:: PROBLEM TO SOLVE ::
Would you write out the lines from the one containing "none -> black bowling pin [238,226,260,273]" to the end of the records below, exactly and in full, please?

--- EXERCISE INPUT Enclosed Below ---

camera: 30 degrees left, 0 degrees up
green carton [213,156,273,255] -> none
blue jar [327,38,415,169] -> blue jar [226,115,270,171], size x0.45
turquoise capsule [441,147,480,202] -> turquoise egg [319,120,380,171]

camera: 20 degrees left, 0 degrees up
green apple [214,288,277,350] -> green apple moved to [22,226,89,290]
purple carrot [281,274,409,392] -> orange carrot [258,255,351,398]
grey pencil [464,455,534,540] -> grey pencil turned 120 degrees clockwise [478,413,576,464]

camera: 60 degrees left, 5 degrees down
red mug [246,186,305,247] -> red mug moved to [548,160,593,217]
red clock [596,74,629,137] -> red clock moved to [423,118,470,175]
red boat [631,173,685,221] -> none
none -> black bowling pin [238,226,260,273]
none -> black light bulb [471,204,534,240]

--- End of Enclosed EXERCISE INPUT ---

:: ANSWER BOX ::
none -> black bowling pin [238,226,260,273]
none -> black light bulb [471,204,534,240]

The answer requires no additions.